— Exercise data —
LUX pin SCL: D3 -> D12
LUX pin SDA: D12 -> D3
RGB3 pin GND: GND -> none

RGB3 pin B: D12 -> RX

...

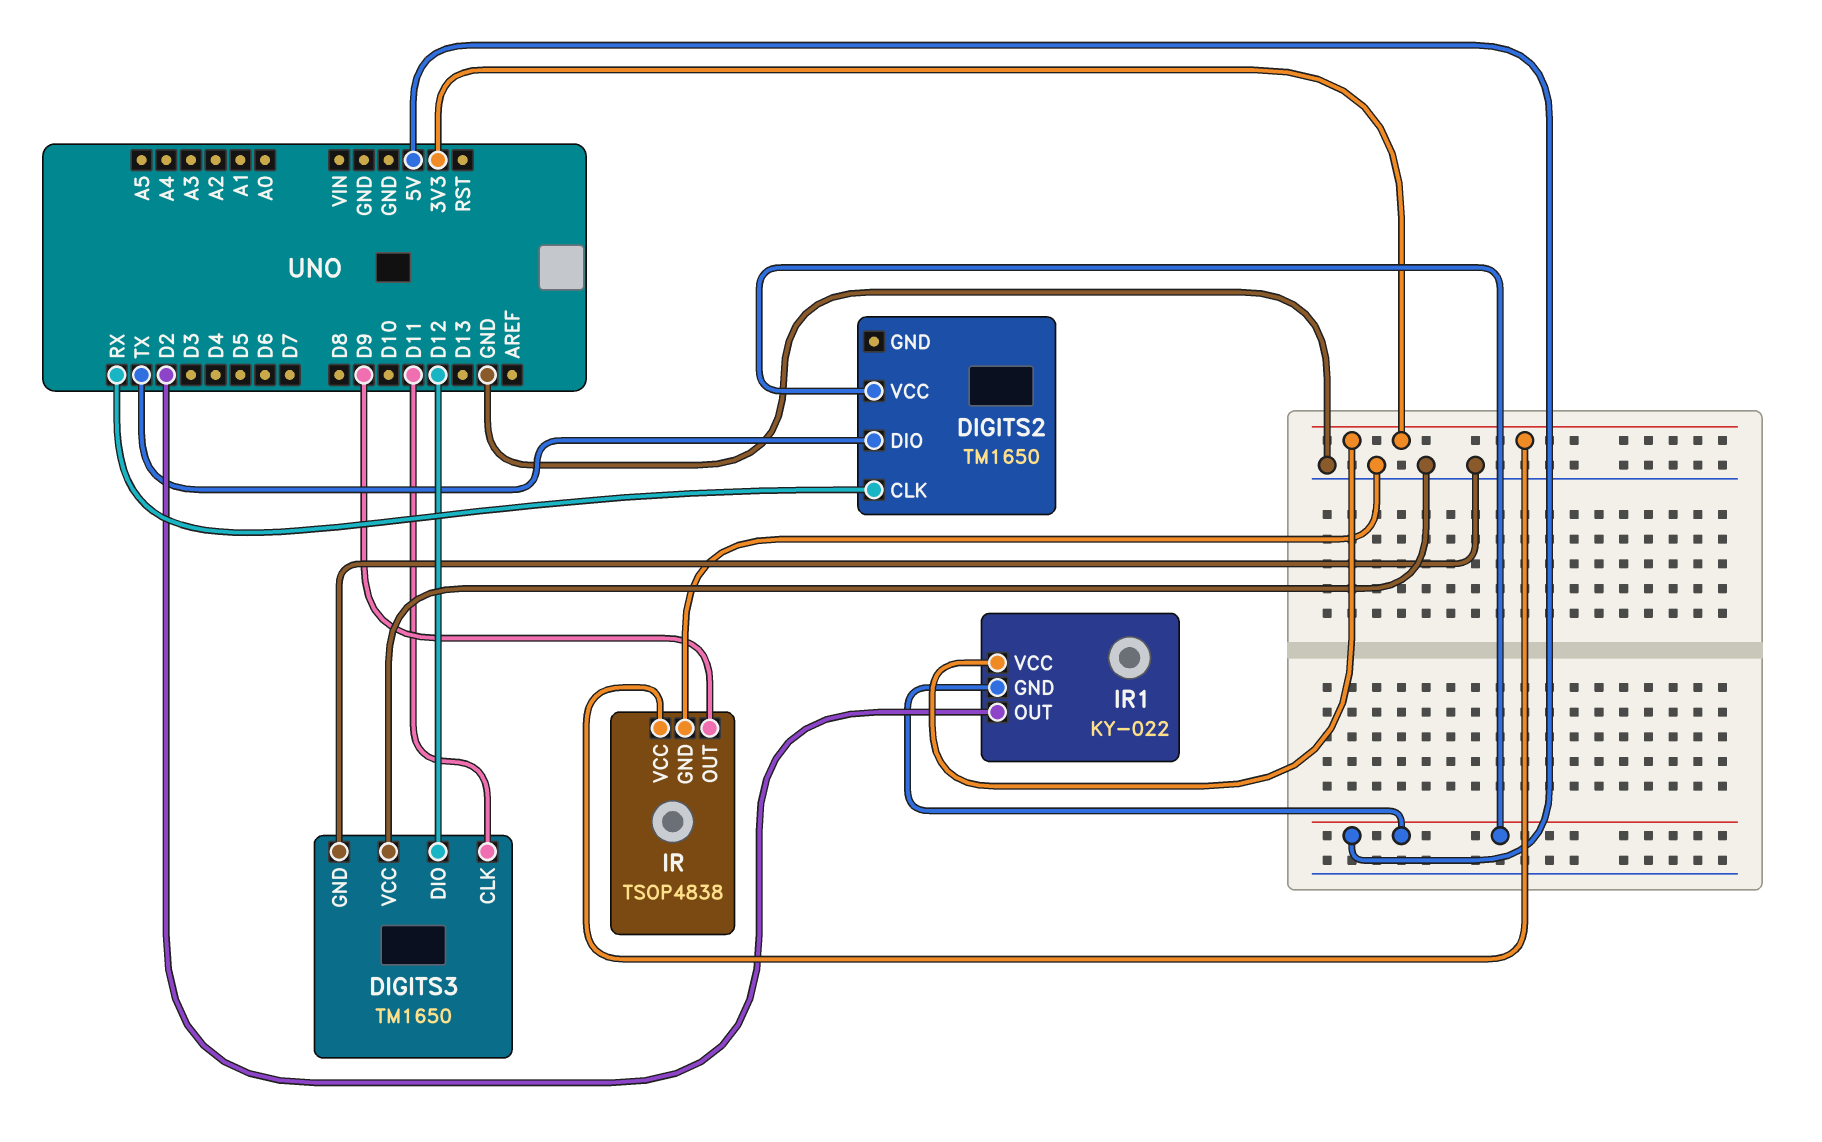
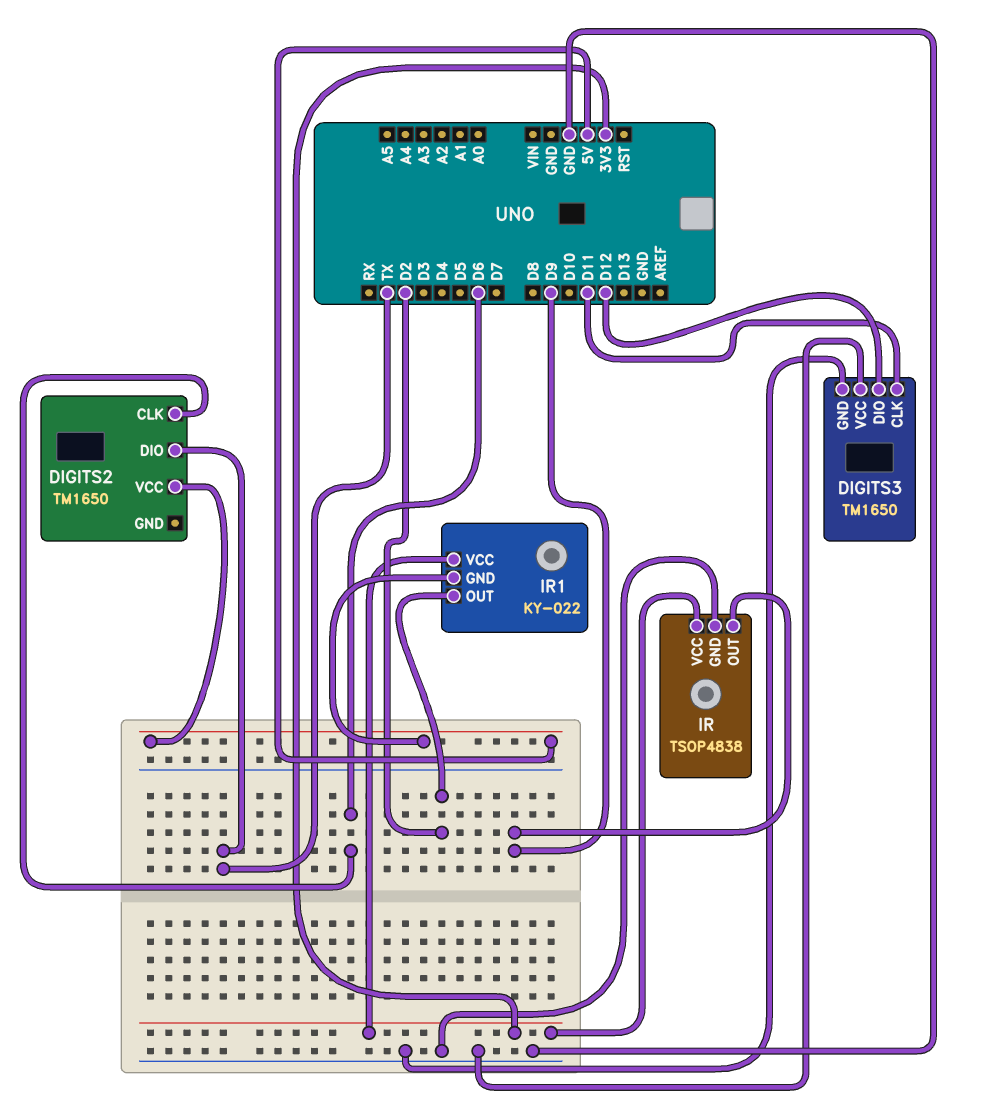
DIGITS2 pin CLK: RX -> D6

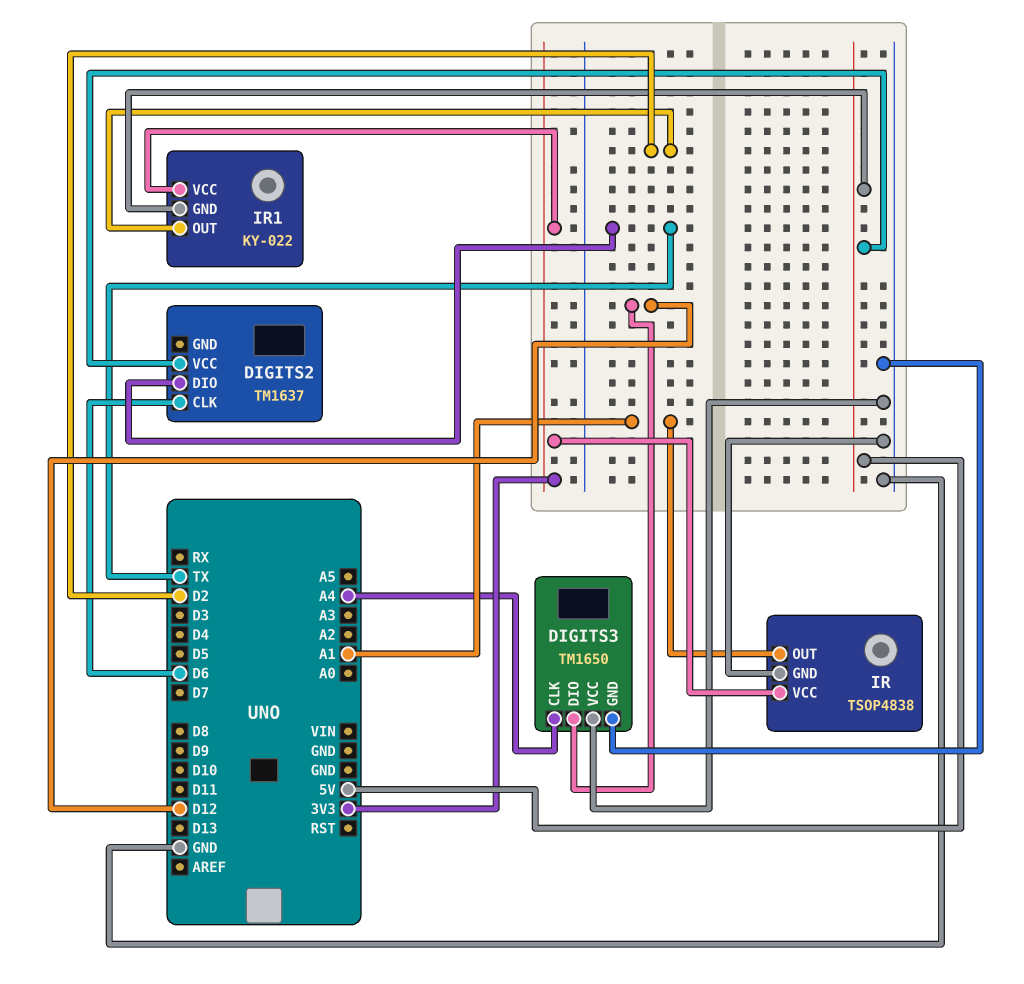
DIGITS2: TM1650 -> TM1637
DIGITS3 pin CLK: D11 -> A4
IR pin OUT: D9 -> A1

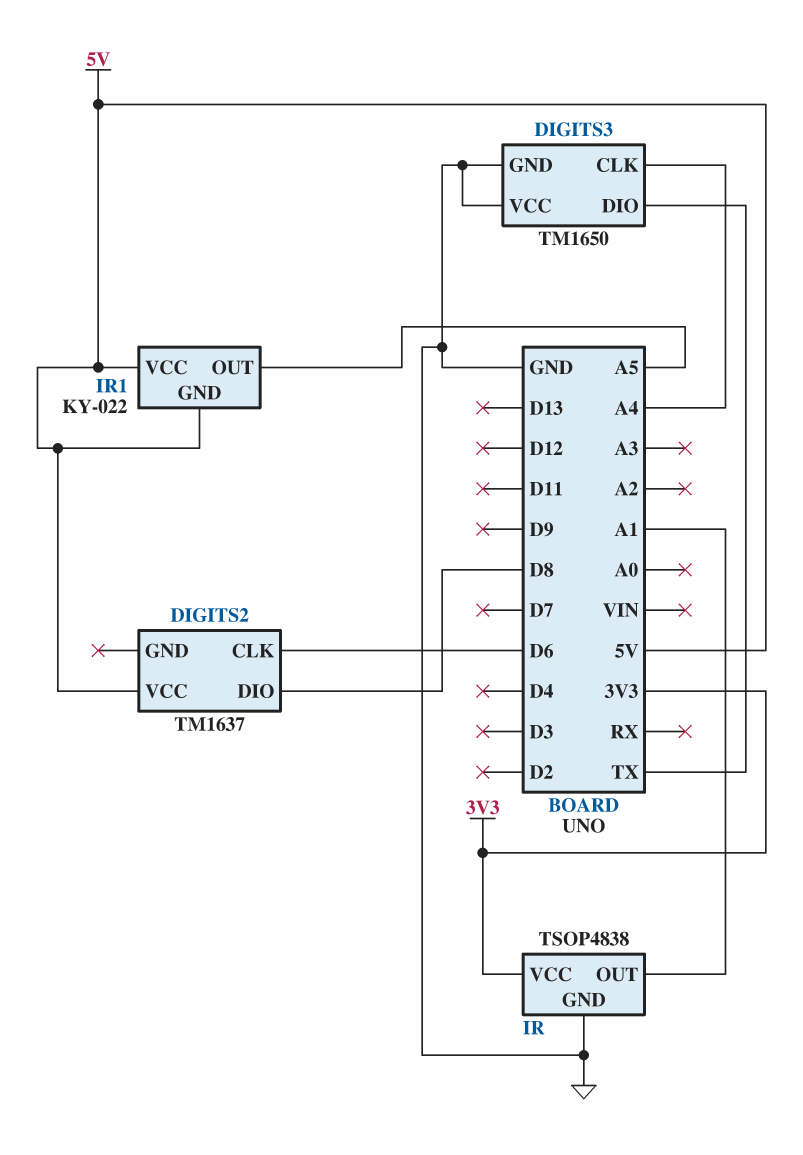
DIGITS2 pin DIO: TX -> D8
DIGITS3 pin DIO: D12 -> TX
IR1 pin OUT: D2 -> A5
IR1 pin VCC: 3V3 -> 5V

— Instructions to follow —
Above are the records; copy exactly the lines from the one with "DIGITS3 pin CLK: D11 -> A4" through the one with "IR1 pin VCC: 3V3 -> 5V", including both, and nothing more. Leave out pictures.

— Solution —
DIGITS3 pin CLK: D11 -> A4
IR pin OUT: D9 -> A1

DIGITS2 pin DIO: TX -> D8
DIGITS3 pin DIO: D12 -> TX
IR1 pin OUT: D2 -> A5
IR1 pin VCC: 3V3 -> 5V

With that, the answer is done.